Exercise directions:
Every line from the one containing "(381, 496) = (497, 211): yellow" to the final line of the material below must be reproduced exactly; leave out all other lines.

Records supplied:
● ● ● ●

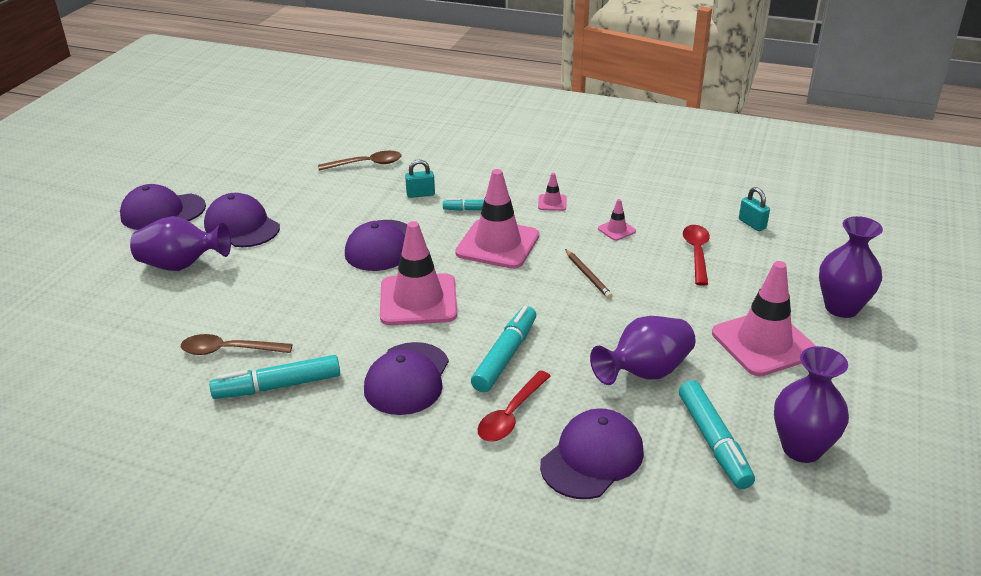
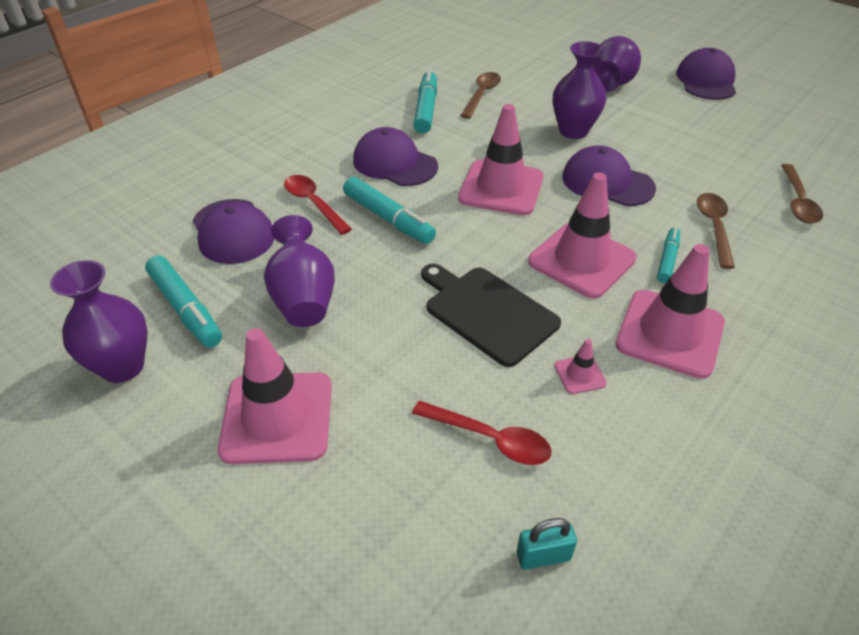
camera: 110 degrees right, 10 degrees up
(242, 226) = (669, 114): purple cap -> none
(420, 194) = (714, 227): turquoise padlock -> brown spoon
(552, 203) = (669, 333): pink traffic cone -> pink traffic cone, size x2.33
(588, 275) = (487, 312): brown pencil -> black cutting board
(713, 441) = (185, 308): turquoise marker -> turquoise marker turned 135 degrees counterclockwise
(841, 307) = (282, 550): purple vase -> purple vase (573, 131)

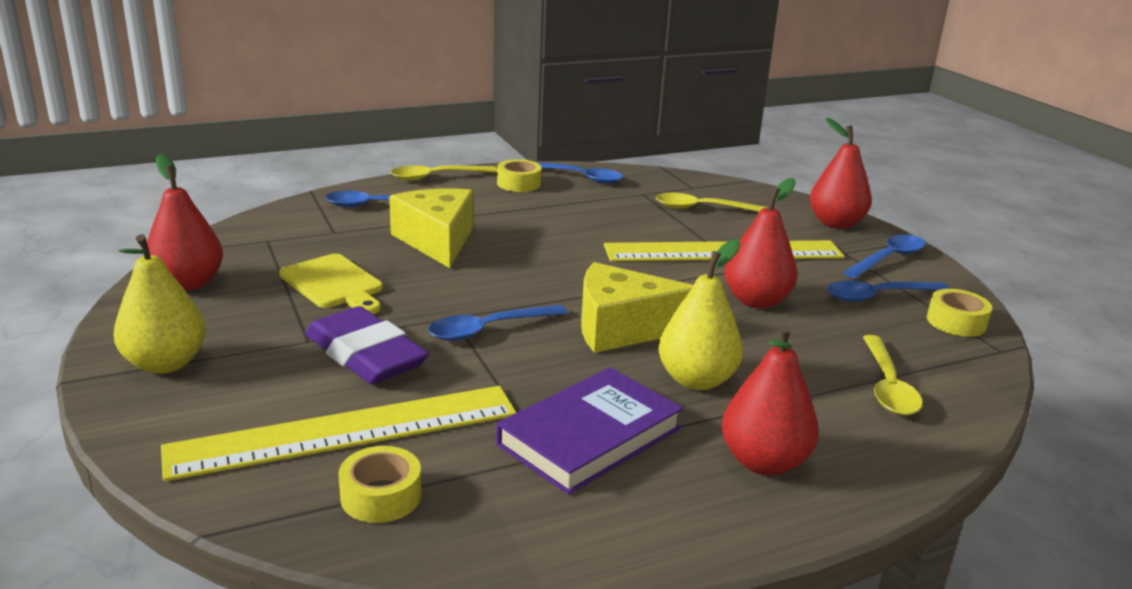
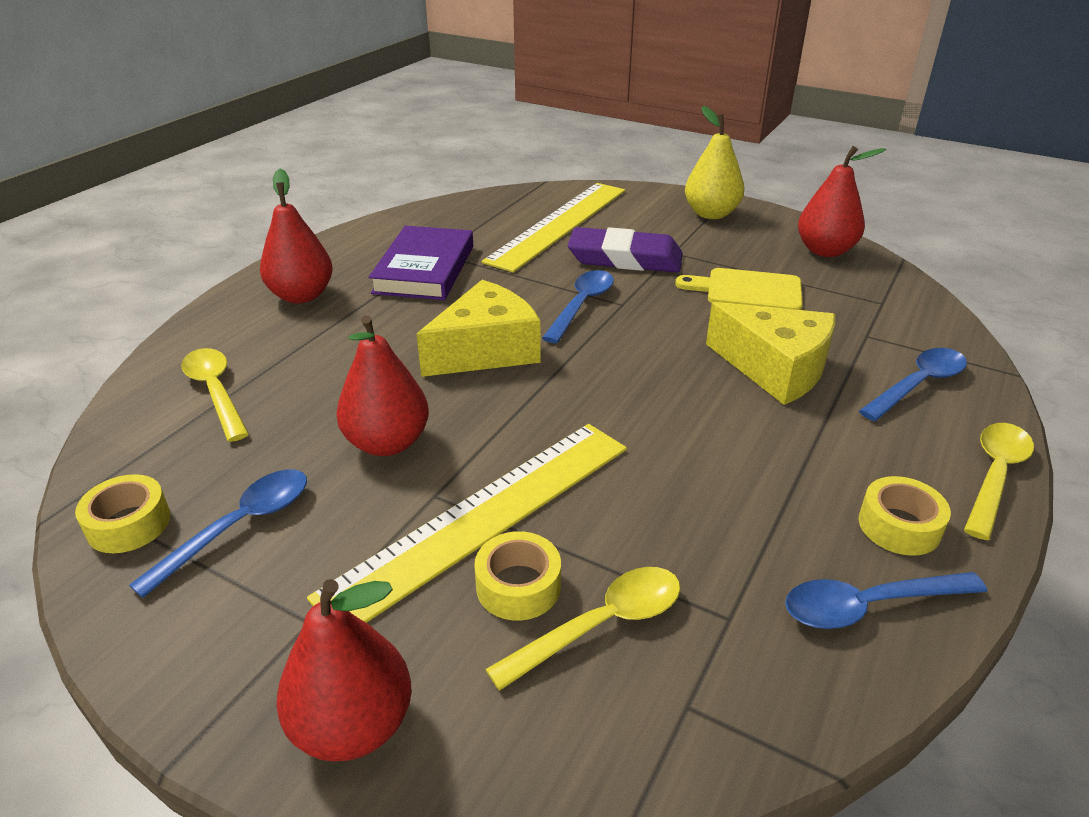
camera: 145 degrees right, 10 degrees up
(381, 496) = (497, 211): yellow tape -> yellow tape (518, 586)
(696, 380) = (385, 331): yellow pear -> none
(888, 259) = (232, 642): blue spoon -> none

● ● ● ●

Answer to the problem:
(381, 496) = (497, 211): yellow tape -> yellow tape (518, 586)
(696, 380) = (385, 331): yellow pear -> none
(888, 259) = (232, 642): blue spoon -> none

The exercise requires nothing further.